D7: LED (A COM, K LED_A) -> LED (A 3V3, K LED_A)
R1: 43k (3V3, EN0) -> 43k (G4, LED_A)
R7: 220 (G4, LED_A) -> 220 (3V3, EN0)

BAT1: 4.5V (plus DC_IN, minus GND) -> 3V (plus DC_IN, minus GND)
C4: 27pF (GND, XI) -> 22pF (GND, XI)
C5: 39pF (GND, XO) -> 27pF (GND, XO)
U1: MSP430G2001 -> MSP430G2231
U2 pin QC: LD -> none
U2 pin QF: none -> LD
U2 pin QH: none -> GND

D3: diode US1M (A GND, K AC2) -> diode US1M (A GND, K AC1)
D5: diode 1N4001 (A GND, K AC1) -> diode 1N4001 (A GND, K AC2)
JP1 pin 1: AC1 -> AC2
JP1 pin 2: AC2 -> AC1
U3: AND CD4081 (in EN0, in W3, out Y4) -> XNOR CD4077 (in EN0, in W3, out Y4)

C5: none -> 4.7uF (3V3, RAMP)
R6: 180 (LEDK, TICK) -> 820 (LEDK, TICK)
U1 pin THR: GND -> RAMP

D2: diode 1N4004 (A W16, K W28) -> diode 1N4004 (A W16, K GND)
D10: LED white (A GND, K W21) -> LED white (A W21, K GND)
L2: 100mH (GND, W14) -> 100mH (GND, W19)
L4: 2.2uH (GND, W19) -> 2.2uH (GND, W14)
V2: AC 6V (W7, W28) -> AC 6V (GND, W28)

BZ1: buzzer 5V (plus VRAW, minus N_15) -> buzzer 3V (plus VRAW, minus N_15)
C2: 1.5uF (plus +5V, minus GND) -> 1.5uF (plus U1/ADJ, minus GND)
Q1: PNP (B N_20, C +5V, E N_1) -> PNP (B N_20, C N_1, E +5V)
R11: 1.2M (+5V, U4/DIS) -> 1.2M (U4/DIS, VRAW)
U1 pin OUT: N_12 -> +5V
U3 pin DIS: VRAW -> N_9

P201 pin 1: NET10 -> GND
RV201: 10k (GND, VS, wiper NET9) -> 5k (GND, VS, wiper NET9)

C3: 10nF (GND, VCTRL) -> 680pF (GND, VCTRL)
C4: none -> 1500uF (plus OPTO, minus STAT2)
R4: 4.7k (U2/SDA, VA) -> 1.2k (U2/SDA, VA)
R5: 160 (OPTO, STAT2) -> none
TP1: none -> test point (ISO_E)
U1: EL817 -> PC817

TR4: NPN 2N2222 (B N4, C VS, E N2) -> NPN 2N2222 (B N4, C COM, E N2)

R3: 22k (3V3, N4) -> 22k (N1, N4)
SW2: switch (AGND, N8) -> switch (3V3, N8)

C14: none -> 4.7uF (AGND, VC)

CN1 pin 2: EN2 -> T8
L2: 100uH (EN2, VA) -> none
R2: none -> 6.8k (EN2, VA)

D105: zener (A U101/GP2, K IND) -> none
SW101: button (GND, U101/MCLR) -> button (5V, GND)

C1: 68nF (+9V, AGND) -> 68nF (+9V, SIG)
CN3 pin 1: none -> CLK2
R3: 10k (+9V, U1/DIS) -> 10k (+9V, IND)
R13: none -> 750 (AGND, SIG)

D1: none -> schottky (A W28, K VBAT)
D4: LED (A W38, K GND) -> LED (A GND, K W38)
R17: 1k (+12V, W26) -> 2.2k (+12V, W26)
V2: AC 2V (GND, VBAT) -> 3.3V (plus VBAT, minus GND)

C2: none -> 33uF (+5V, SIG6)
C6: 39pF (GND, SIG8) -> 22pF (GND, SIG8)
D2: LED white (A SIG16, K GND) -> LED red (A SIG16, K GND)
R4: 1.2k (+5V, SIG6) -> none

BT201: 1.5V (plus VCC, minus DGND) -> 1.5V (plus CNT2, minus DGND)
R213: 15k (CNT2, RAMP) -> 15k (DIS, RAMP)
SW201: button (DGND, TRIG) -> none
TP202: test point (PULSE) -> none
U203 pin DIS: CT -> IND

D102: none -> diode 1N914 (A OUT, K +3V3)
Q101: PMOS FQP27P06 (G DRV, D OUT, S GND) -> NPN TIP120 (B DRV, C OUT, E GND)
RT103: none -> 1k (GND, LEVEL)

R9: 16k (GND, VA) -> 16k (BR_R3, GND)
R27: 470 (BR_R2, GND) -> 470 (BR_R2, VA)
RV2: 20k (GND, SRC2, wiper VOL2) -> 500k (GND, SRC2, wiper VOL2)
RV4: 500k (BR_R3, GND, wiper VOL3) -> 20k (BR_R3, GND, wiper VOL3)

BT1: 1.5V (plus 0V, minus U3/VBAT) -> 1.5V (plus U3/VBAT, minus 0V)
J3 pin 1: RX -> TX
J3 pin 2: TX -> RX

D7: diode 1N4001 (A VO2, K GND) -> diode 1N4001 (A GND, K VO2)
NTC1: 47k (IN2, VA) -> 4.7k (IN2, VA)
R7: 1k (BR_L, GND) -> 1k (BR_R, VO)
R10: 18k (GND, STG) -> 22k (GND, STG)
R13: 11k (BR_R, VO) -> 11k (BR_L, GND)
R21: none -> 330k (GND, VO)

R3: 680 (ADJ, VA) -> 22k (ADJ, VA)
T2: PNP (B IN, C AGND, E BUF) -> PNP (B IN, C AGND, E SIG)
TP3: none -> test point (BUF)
- - - - -
# AIM OF THE TASK
Would you copy every line of the entries that includes the word "VBAT"?

# SOLUTION TO THIS PROBLEM
D1: none -> schottky (A W28, K VBAT)
V2: AC 2V (GND, VBAT) -> 3.3V (plus VBAT, minus GND)
BT1: 1.5V (plus 0V, minus U3/VBAT) -> 1.5V (plus U3/VBAT, minus 0V)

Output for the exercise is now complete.